--- INPUT Enclosed Below ---

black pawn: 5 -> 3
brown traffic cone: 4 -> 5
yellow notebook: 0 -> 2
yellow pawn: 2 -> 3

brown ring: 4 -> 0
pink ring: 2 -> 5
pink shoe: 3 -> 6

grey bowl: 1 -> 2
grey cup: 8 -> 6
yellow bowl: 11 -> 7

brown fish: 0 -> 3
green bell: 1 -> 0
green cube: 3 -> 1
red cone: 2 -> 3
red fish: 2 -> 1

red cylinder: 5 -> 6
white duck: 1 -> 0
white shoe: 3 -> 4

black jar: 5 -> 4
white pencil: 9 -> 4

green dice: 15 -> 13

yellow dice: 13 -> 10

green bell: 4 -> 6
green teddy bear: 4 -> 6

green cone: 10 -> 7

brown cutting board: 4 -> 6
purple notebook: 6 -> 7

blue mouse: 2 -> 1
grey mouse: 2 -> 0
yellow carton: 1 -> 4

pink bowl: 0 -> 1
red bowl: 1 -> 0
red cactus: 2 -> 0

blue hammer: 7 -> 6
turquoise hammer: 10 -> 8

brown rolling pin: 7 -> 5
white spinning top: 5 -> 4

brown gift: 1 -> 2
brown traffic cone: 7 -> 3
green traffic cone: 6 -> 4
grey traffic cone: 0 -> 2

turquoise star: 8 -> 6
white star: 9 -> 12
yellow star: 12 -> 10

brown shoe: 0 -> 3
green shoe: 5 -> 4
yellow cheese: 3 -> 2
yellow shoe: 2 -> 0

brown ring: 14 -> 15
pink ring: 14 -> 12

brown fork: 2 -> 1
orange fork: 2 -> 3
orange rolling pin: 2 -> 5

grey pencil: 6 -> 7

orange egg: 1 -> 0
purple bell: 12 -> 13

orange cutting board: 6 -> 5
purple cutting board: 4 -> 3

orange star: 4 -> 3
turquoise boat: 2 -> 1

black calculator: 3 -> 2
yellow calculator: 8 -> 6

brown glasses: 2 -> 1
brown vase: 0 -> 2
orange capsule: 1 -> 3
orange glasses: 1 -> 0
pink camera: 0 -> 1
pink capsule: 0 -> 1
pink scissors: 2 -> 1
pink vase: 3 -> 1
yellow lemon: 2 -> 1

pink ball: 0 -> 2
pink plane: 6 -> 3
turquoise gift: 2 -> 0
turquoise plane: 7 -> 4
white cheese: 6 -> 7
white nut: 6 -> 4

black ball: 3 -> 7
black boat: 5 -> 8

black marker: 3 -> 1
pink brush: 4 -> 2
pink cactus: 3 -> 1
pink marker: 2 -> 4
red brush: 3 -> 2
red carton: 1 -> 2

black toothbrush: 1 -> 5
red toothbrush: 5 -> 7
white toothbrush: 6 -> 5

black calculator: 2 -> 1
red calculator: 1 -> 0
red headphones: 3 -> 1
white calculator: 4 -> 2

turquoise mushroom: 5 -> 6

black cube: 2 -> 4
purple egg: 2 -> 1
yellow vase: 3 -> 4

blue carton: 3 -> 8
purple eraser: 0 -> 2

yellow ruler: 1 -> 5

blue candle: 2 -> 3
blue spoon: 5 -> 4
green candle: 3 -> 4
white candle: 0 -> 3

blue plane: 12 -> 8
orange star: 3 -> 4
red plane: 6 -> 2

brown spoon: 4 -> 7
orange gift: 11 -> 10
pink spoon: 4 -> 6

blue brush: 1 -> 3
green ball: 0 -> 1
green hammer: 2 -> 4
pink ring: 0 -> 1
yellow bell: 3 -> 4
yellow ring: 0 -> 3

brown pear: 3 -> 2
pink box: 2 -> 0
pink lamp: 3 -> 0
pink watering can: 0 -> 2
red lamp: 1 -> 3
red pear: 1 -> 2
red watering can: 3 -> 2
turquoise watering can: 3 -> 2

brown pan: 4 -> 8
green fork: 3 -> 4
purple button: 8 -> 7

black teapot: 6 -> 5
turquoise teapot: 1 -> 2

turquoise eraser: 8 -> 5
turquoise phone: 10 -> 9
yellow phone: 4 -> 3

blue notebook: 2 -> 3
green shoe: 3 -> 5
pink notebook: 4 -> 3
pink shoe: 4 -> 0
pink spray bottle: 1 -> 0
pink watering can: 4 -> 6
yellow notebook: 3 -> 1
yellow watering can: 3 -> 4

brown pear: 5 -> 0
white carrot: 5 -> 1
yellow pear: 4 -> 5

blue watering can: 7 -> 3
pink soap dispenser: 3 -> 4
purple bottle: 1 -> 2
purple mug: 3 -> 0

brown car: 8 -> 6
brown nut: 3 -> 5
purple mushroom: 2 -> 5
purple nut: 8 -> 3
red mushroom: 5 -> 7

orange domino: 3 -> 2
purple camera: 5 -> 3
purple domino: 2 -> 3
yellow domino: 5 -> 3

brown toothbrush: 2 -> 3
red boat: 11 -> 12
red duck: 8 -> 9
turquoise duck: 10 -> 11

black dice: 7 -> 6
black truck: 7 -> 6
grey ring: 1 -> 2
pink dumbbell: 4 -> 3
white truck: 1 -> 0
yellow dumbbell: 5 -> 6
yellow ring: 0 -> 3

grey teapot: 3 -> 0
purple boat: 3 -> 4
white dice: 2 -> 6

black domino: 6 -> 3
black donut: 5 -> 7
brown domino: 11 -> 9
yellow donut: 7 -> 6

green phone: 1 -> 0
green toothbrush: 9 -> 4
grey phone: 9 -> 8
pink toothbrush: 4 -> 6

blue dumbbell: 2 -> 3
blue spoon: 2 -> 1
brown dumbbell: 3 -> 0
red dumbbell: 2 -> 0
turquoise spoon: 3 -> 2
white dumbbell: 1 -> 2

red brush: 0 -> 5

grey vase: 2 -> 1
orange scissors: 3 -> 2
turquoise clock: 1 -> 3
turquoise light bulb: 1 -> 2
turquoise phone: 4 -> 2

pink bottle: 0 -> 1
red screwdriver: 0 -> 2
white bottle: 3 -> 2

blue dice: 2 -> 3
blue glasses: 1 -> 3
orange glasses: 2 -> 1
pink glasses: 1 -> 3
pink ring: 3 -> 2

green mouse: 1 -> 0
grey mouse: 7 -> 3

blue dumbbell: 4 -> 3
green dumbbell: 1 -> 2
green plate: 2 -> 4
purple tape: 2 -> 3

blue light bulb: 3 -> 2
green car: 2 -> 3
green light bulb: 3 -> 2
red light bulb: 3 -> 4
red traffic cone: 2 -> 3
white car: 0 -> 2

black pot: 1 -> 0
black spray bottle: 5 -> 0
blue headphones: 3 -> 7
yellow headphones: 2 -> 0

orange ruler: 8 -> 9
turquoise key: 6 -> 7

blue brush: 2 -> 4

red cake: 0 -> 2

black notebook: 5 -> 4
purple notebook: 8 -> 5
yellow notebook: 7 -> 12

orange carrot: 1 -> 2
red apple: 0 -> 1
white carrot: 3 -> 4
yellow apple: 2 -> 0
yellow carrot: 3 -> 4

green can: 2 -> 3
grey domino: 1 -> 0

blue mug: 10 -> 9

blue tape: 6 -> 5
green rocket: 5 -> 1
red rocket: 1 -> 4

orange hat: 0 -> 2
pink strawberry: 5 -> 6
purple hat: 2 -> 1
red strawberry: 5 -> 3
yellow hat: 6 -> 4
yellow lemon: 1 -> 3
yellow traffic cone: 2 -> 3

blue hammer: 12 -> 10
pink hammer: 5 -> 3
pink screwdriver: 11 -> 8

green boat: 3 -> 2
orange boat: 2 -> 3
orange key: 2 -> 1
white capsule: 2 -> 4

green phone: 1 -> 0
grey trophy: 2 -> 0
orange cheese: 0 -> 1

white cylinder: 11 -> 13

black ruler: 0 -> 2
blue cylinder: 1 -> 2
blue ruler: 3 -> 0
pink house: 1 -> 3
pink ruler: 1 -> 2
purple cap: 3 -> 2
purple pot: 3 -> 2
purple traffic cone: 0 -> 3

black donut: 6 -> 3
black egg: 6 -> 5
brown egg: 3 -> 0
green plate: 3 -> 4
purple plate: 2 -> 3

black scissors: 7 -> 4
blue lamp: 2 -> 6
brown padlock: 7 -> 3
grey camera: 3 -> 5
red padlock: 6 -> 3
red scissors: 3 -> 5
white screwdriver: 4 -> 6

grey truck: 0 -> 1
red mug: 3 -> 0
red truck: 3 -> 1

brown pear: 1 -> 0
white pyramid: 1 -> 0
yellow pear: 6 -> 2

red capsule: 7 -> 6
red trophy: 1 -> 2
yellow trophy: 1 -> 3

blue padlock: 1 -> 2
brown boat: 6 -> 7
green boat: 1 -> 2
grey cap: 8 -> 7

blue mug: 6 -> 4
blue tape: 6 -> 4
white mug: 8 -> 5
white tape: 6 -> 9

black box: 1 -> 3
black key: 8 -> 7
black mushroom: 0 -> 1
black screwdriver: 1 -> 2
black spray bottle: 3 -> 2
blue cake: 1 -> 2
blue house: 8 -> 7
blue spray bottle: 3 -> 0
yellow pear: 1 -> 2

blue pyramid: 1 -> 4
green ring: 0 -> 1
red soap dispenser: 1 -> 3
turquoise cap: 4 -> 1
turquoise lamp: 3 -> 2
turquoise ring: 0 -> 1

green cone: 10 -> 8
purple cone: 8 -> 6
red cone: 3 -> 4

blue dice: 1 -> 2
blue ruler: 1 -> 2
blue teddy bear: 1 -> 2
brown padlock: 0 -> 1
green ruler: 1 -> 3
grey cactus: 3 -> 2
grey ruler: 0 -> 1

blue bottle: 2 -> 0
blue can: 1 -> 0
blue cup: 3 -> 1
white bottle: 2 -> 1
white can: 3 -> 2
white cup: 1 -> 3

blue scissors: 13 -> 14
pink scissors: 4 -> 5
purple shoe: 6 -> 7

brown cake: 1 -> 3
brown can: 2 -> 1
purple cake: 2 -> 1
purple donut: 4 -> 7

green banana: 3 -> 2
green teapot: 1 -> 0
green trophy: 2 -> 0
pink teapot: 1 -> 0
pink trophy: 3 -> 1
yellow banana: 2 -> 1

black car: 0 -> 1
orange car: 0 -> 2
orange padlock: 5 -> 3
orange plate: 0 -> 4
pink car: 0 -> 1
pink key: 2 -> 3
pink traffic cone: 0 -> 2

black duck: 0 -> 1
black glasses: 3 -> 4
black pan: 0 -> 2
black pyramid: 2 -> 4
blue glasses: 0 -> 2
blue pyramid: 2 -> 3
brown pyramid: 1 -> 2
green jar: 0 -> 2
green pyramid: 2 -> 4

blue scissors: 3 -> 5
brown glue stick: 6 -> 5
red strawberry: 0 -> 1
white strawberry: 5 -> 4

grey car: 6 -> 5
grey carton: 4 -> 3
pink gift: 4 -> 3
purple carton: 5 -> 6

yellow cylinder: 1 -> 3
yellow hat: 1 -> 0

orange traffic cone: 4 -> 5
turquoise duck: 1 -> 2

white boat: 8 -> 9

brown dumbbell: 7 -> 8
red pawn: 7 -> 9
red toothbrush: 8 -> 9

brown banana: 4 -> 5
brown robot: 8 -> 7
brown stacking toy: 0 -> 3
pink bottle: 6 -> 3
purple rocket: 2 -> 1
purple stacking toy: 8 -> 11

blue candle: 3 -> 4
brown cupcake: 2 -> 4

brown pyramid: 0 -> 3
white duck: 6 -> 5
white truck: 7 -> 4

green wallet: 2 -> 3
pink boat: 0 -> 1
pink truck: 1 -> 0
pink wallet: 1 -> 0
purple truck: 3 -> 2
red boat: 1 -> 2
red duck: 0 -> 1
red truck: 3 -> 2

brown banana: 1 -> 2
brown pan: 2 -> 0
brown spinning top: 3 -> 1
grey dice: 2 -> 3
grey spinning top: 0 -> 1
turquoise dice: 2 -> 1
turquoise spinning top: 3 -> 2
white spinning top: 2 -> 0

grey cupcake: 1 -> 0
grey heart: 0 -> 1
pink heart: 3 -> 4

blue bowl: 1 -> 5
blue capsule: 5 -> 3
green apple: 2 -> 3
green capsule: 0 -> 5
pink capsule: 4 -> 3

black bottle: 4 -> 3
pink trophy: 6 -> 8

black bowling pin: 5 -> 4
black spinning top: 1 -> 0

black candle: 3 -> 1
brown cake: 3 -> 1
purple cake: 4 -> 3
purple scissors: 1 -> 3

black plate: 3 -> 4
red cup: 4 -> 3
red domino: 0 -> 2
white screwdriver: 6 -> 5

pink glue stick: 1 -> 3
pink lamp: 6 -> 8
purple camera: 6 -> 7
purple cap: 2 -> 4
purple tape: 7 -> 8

--- End of Enclosed INPUT ---

TASK TO COMPLETE:
Reproduce verbatim the lines above, from the line with "green can: 2 -> 3" through the line with "purple cap: 3 -> 2".

TASK SOLUTION:
green can: 2 -> 3
grey domino: 1 -> 0

blue mug: 10 -> 9

blue tape: 6 -> 5
green rocket: 5 -> 1
red rocket: 1 -> 4

orange hat: 0 -> 2
pink strawberry: 5 -> 6
purple hat: 2 -> 1
red strawberry: 5 -> 3
yellow hat: 6 -> 4
yellow lemon: 1 -> 3
yellow traffic cone: 2 -> 3

blue hammer: 12 -> 10
pink hammer: 5 -> 3
pink screwdriver: 11 -> 8

green boat: 3 -> 2
orange boat: 2 -> 3
orange key: 2 -> 1
white capsule: 2 -> 4

green phone: 1 -> 0
grey trophy: 2 -> 0
orange cheese: 0 -> 1

white cylinder: 11 -> 13

black ruler: 0 -> 2
blue cylinder: 1 -> 2
blue ruler: 3 -> 0
pink house: 1 -> 3
pink ruler: 1 -> 2
purple cap: 3 -> 2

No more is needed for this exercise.